Work instruction:
Exact reproduction of all the data is required, with pictures excluded.

Data supplied:

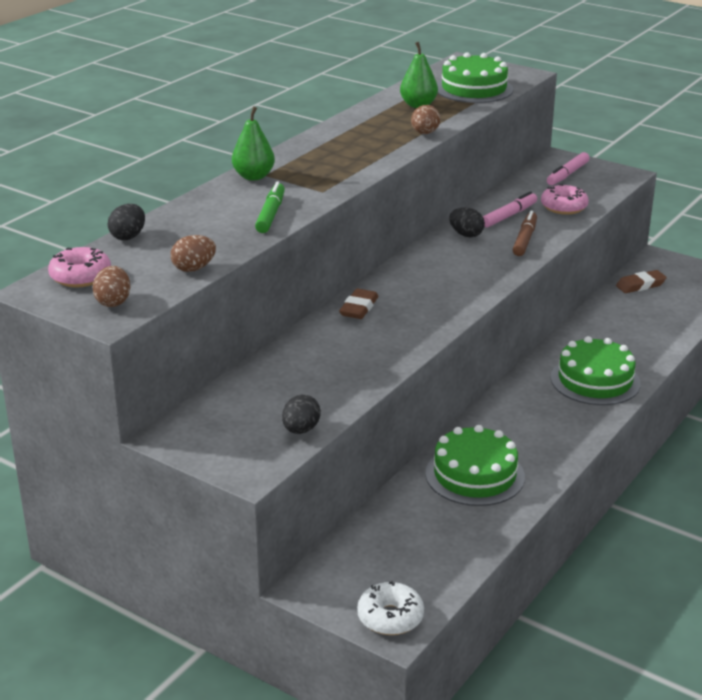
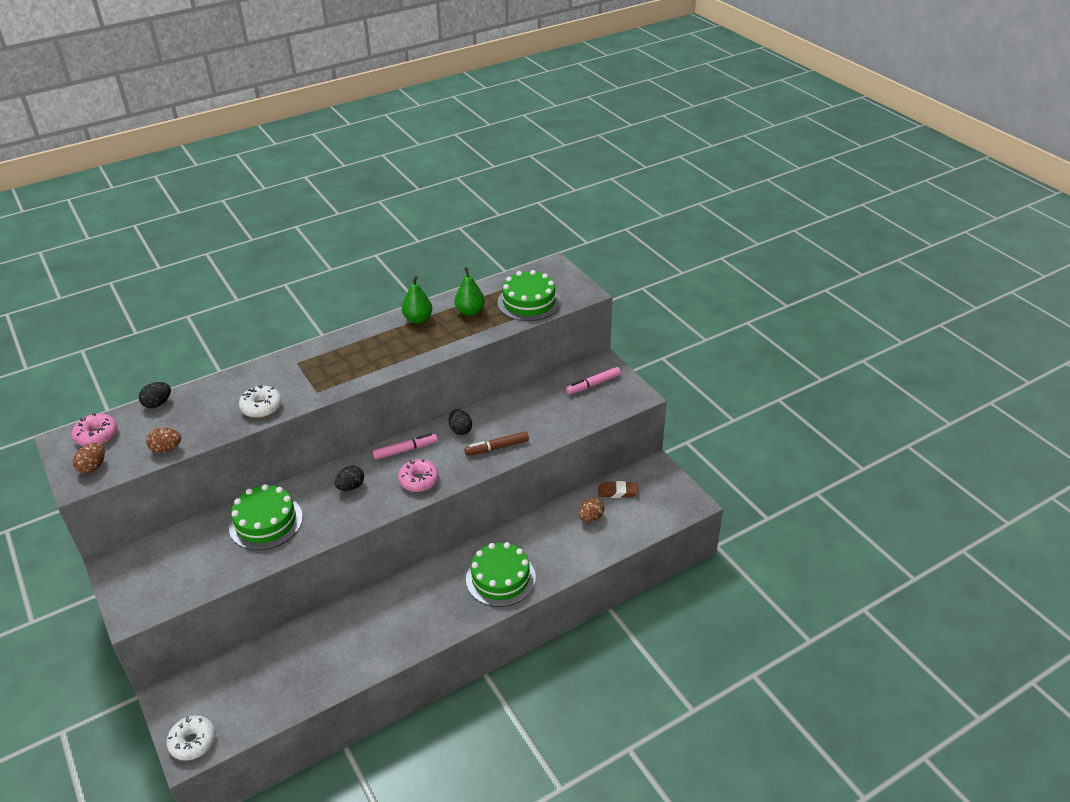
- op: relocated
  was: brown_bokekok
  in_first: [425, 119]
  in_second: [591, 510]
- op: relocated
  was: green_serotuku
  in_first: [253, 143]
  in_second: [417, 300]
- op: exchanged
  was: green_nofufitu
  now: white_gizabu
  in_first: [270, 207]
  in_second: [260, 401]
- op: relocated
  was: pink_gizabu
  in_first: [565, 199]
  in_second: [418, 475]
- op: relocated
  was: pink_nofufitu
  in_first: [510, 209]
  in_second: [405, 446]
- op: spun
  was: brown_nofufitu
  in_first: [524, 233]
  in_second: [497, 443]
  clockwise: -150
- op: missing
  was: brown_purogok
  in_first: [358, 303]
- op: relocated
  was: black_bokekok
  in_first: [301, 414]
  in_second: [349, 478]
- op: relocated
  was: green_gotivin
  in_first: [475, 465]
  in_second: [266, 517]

Exercise result:
- op: relocated
  was: brown_bokekok
  in_first: [425, 119]
  in_second: [591, 510]
- op: relocated
  was: green_serotuku
  in_first: [253, 143]
  in_second: [417, 300]
- op: exchanged
  was: green_nofufitu
  now: white_gizabu
  in_first: [270, 207]
  in_second: [260, 401]
- op: relocated
  was: pink_gizabu
  in_first: [565, 199]
  in_second: [418, 475]
- op: relocated
  was: pink_nofufitu
  in_first: [510, 209]
  in_second: [405, 446]
- op: spun
  was: brown_nofufitu
  in_first: [524, 233]
  in_second: [497, 443]
  clockwise: -150
- op: missing
  was: brown_purogok
  in_first: [358, 303]
- op: relocated
  was: black_bokekok
  in_first: [301, 414]
  in_second: [349, 478]
- op: relocated
  was: green_gotivin
  in_first: [475, 465]
  in_second: [266, 517]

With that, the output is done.